▸ EXERCISE DESCRIPTION:
Please retype only the lines below that run from the one containing "FAN pin SIG: 6 -> 9" through the last line, both included, without altering a word.

........

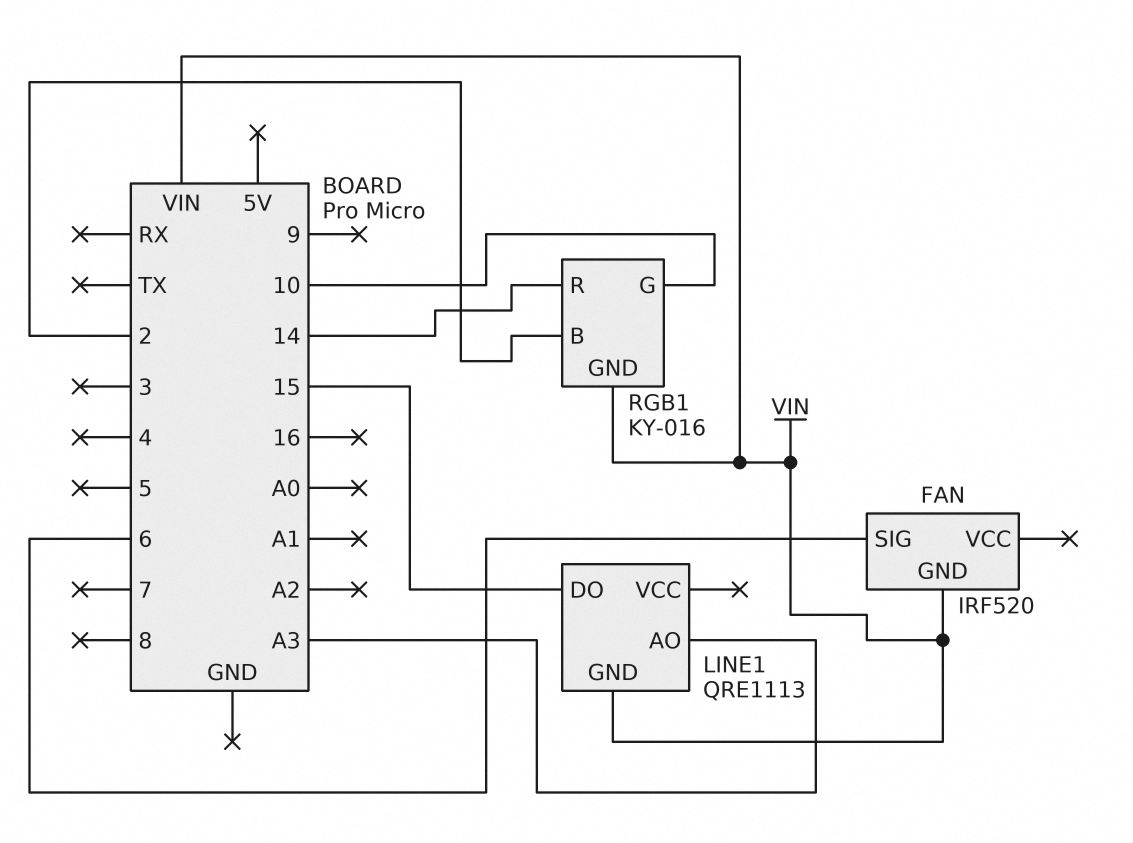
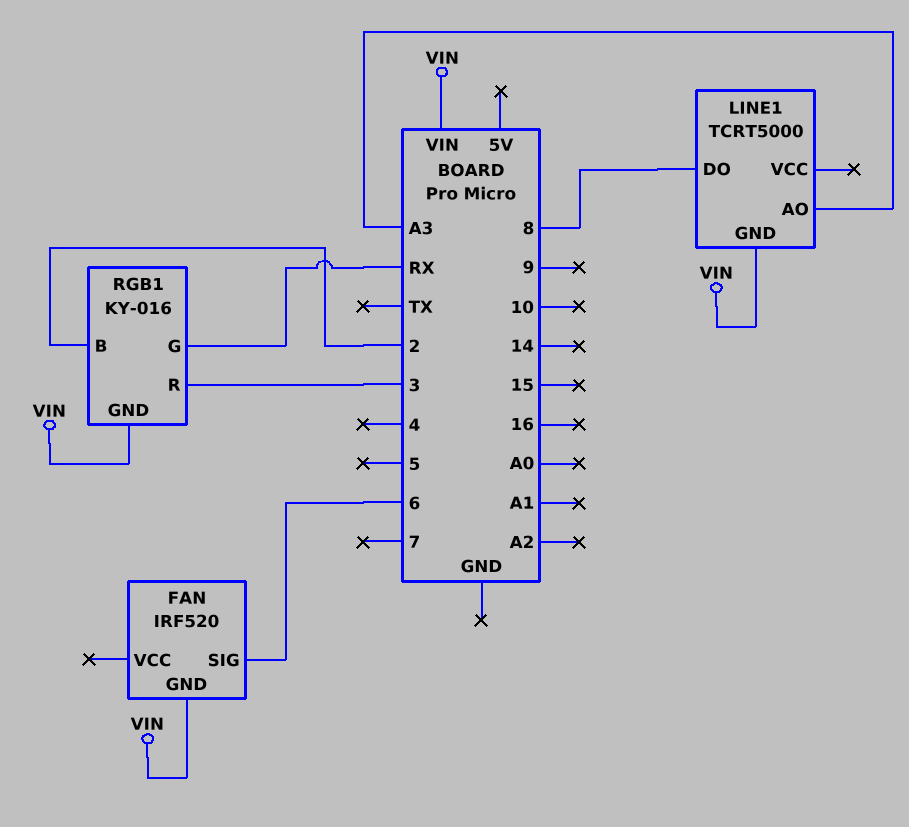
LINE1: QRE1113 -> TCRT5000
LINE1 pin DO: 15 -> 8
RGB1 pin G: 10 -> RX
RGB1 pin R: 14 -> 3

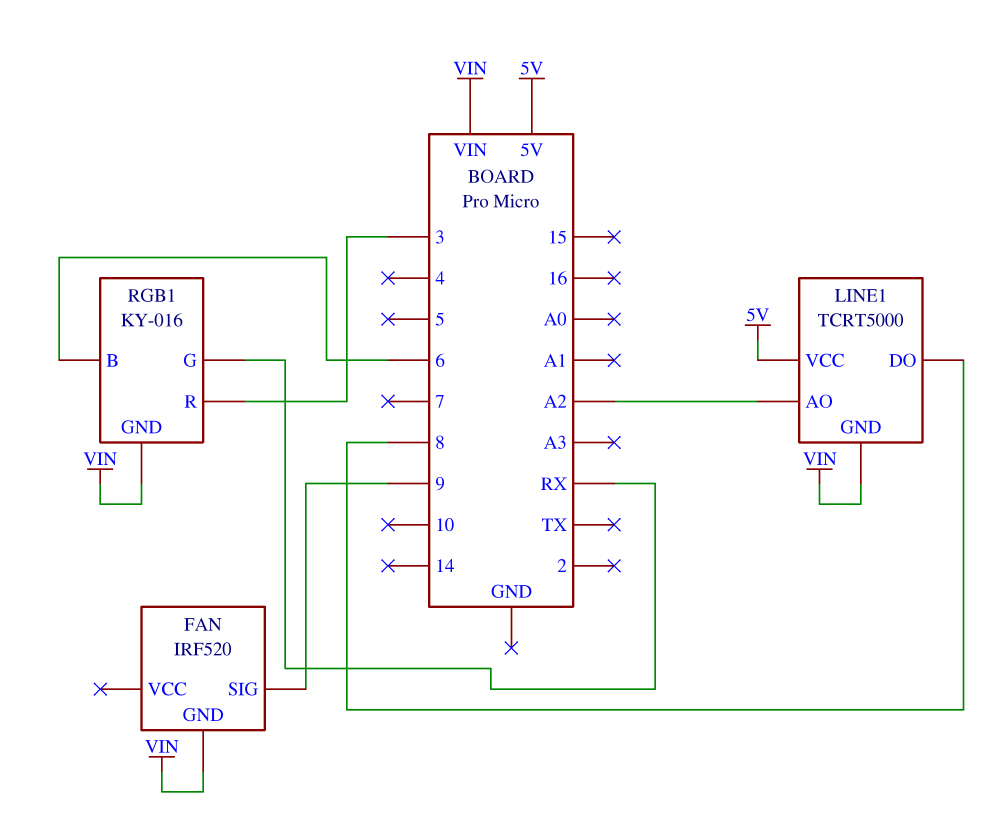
FAN pin SIG: 6 -> 9
LINE1 pin AO: A3 -> A2
LINE1 pin VCC: none -> 5V
RGB1 pin B: 2 -> 6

........

▸ ANSWER TO THE EXERCISE:
FAN pin SIG: 6 -> 9
LINE1 pin AO: A3 -> A2
LINE1 pin VCC: none -> 5V
RGB1 pin B: 2 -> 6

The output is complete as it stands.